### Data for this task
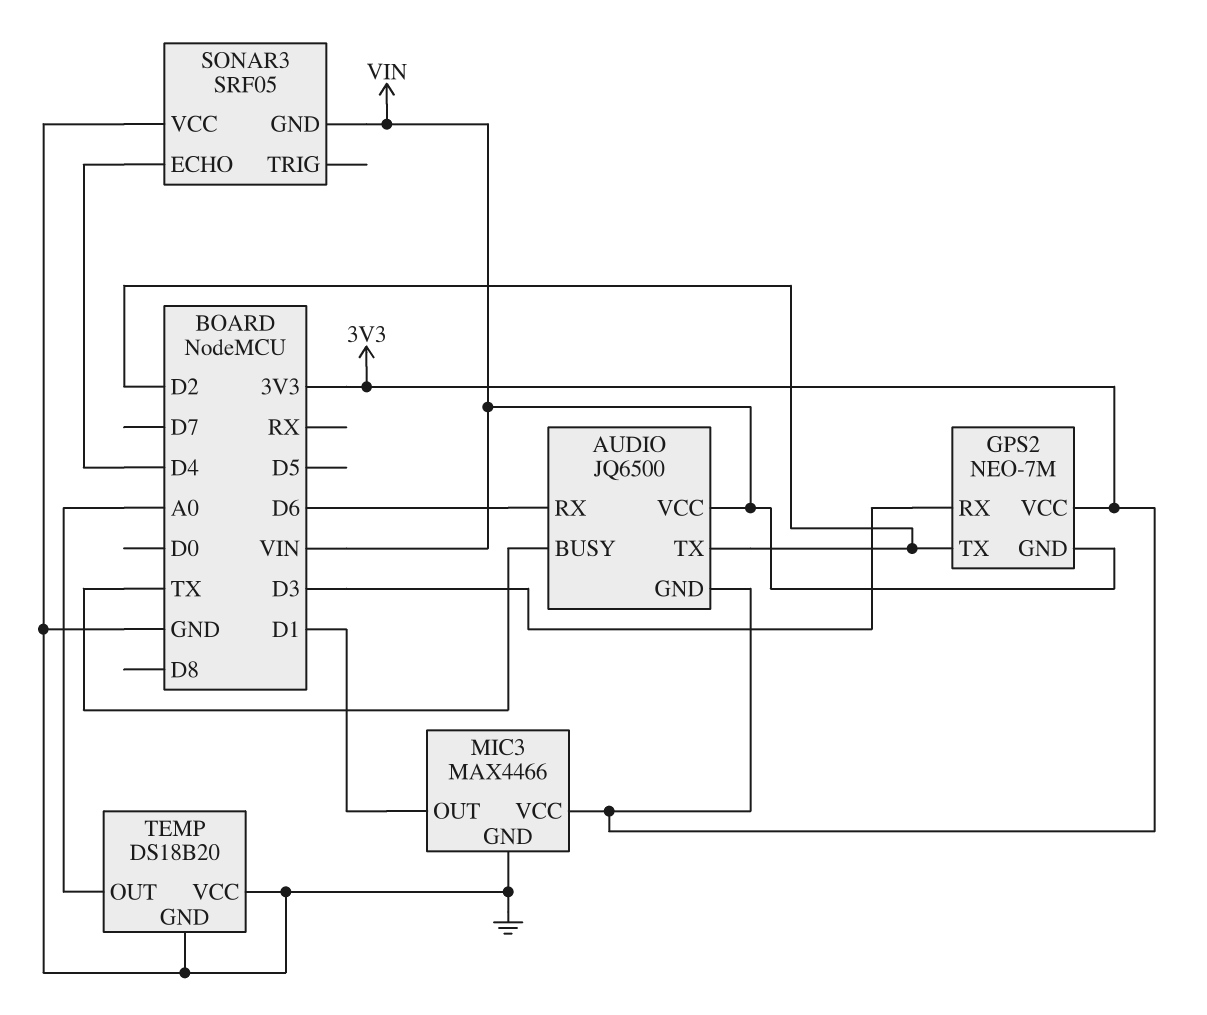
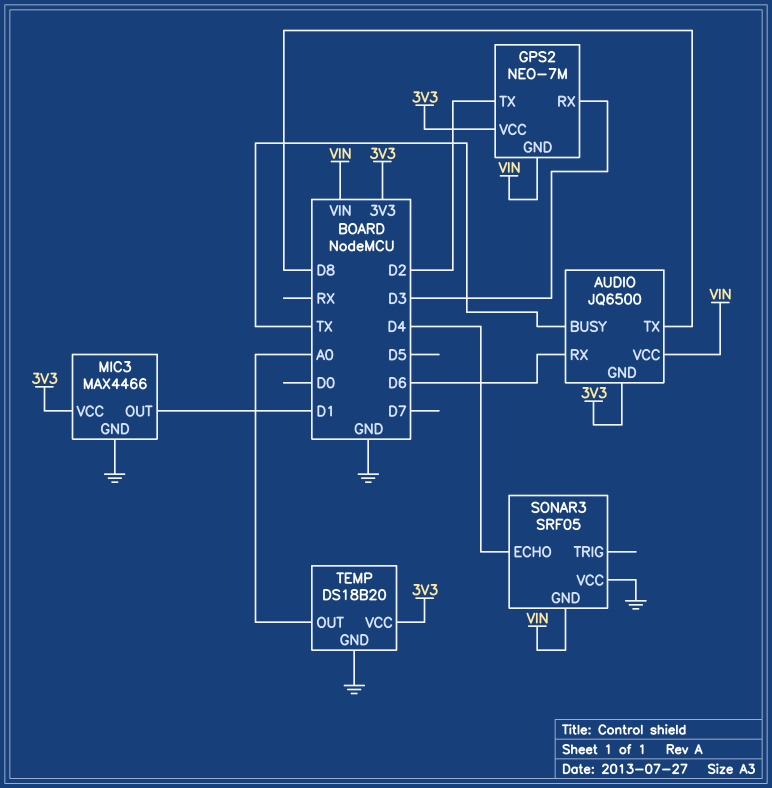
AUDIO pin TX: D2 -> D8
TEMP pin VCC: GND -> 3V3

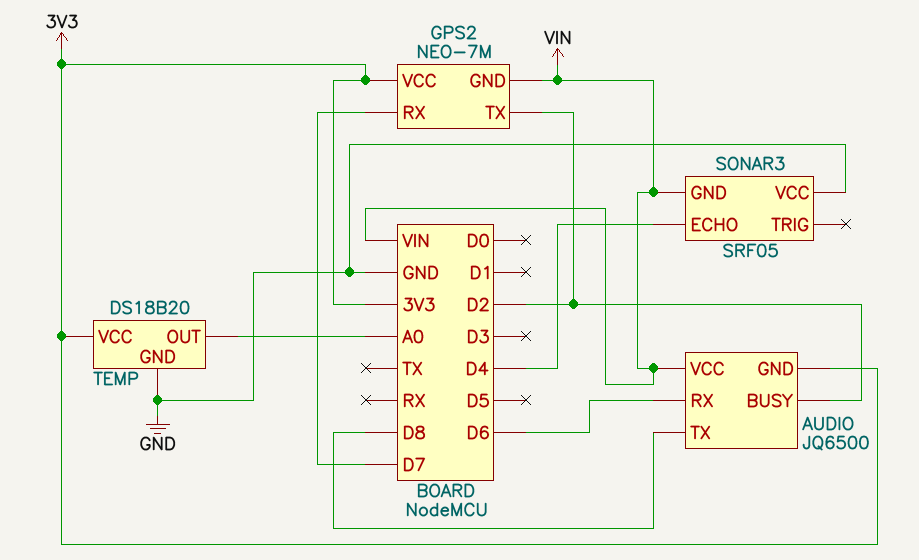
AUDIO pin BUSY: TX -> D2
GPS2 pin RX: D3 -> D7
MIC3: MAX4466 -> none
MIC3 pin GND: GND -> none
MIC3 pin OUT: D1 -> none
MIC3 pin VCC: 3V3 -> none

### Task instructions
What is the number of lines in the data that include "AUDIO"? Respond with that number and no other text.

### Response to this task
2